### YOUR TASK
Which lines below contain "round"? Copy every one of them.

Start of DATA RECORDS

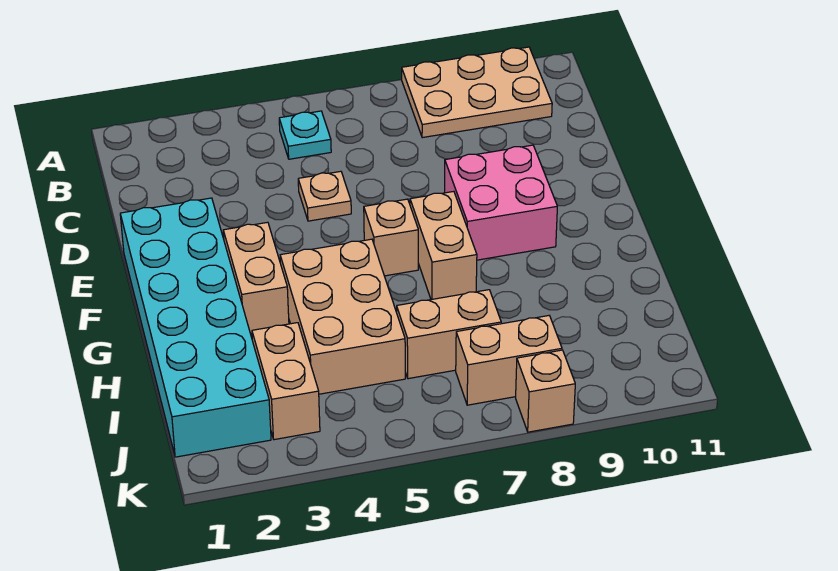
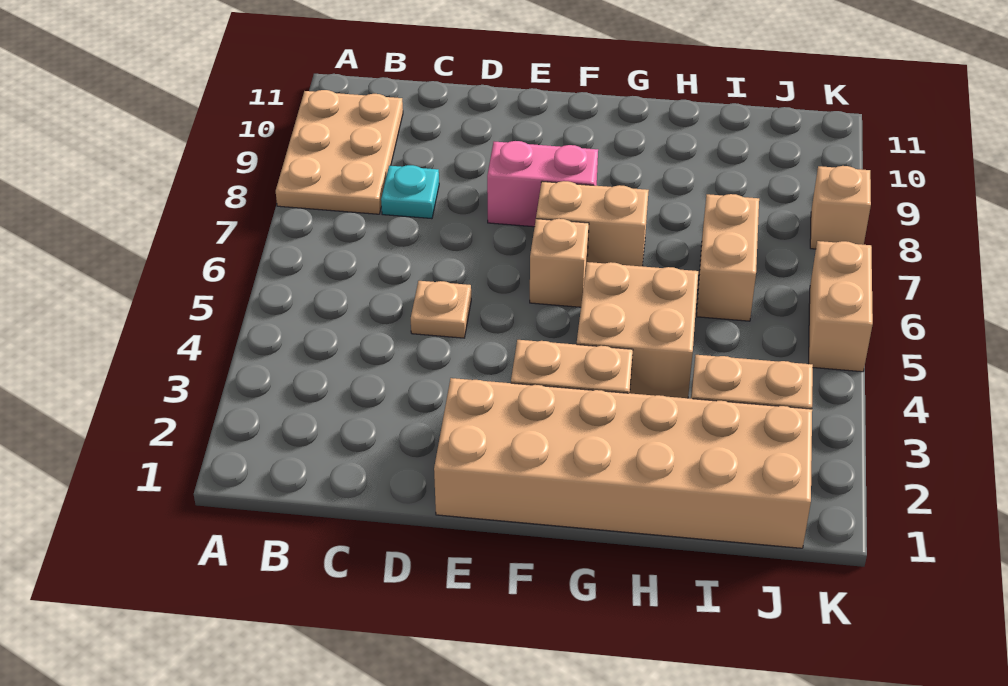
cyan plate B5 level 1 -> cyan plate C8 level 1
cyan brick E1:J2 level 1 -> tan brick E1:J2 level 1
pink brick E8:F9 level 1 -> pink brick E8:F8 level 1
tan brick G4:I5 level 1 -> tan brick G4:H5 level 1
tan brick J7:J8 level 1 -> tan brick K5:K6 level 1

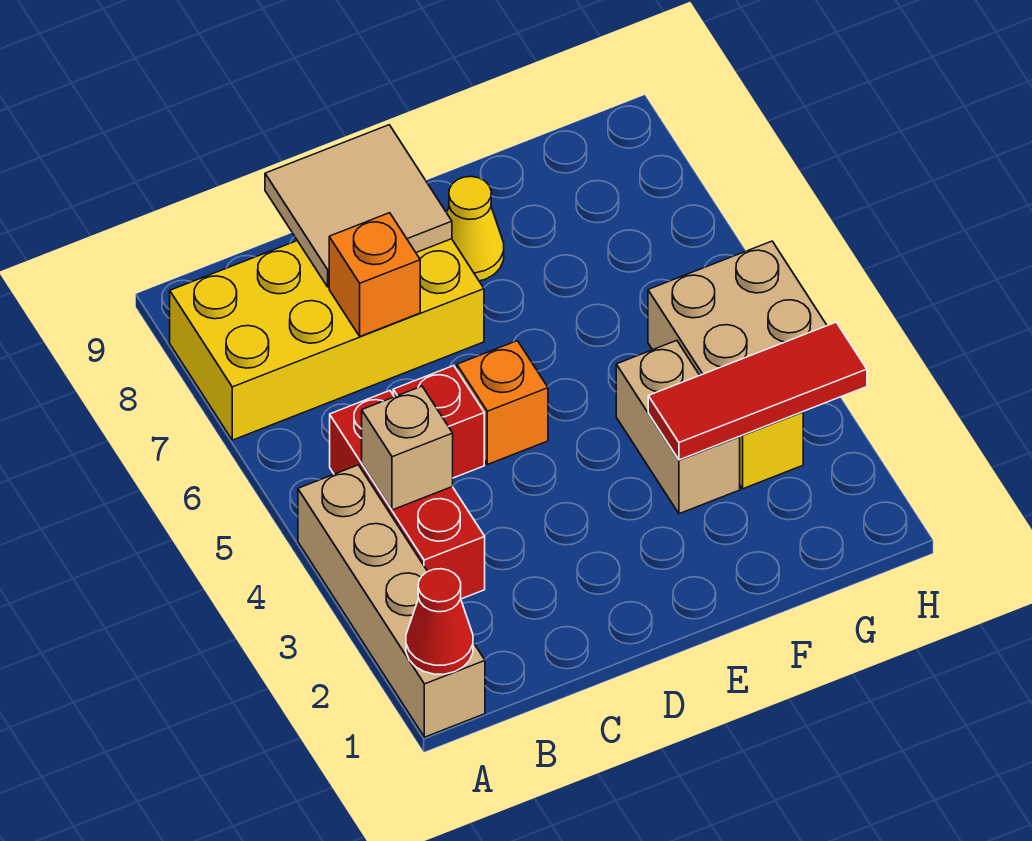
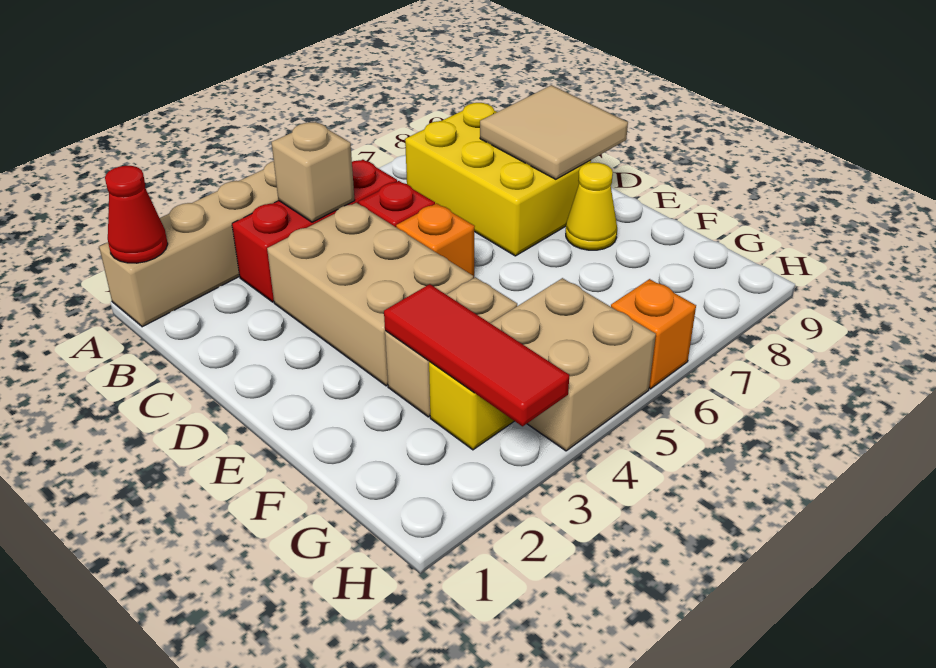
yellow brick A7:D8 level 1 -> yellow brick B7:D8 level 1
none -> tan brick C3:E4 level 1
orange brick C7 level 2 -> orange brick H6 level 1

End of DATA RECORDS
Start of DATA RECORDS

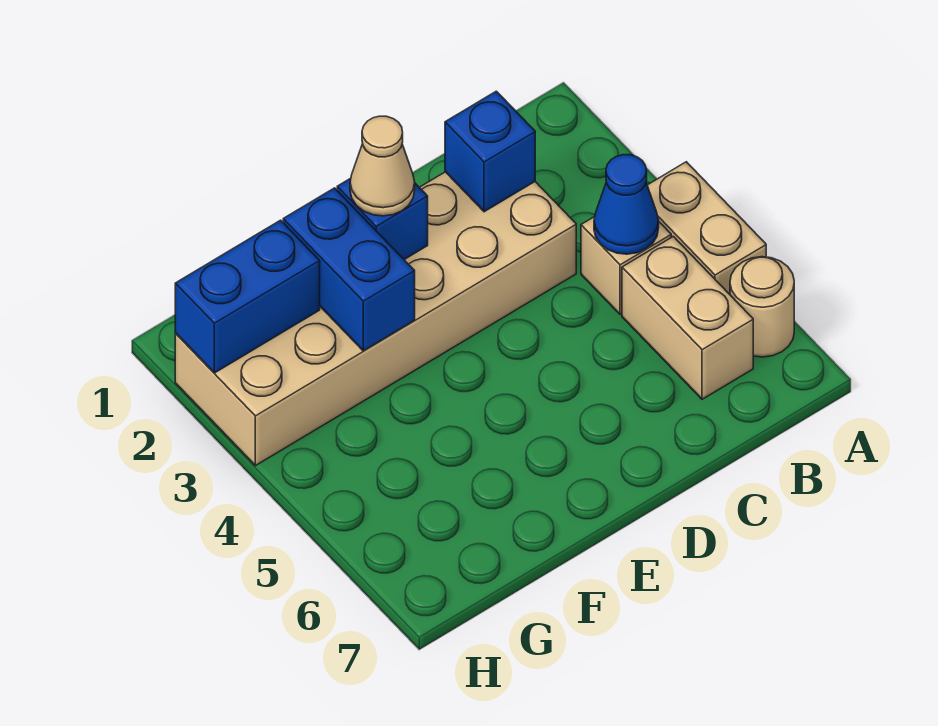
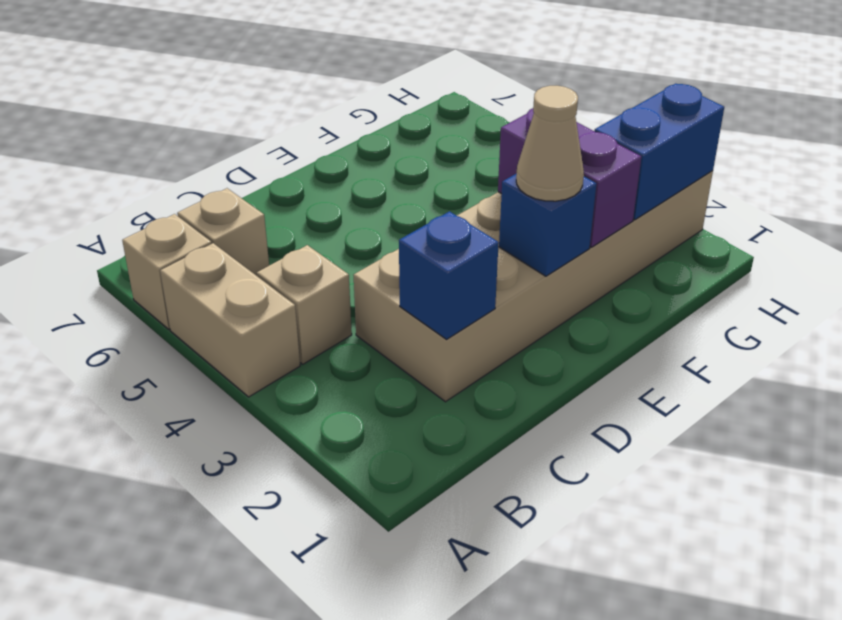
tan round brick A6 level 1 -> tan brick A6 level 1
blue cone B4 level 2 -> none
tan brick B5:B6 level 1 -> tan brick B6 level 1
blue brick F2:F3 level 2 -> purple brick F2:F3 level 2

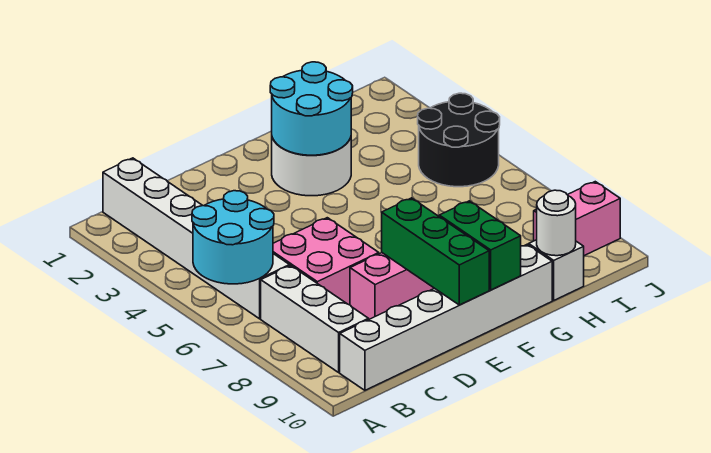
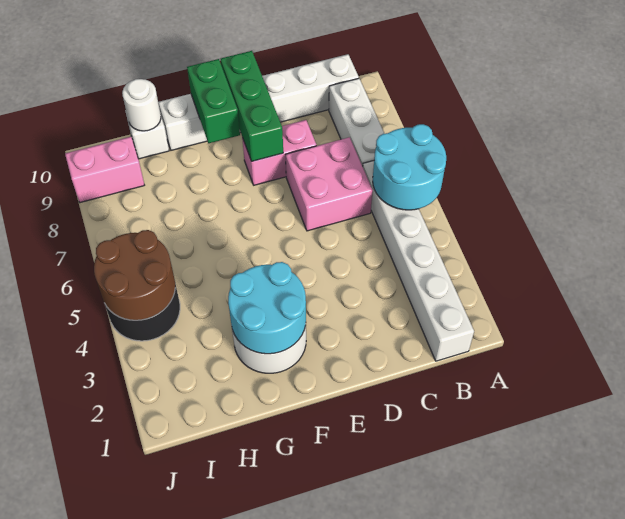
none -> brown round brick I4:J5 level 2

End of DATA RECORDS

### RESULT BELOW
tan round brick A6 level 1 -> tan brick A6 level 1
none -> brown round brick I4:J5 level 2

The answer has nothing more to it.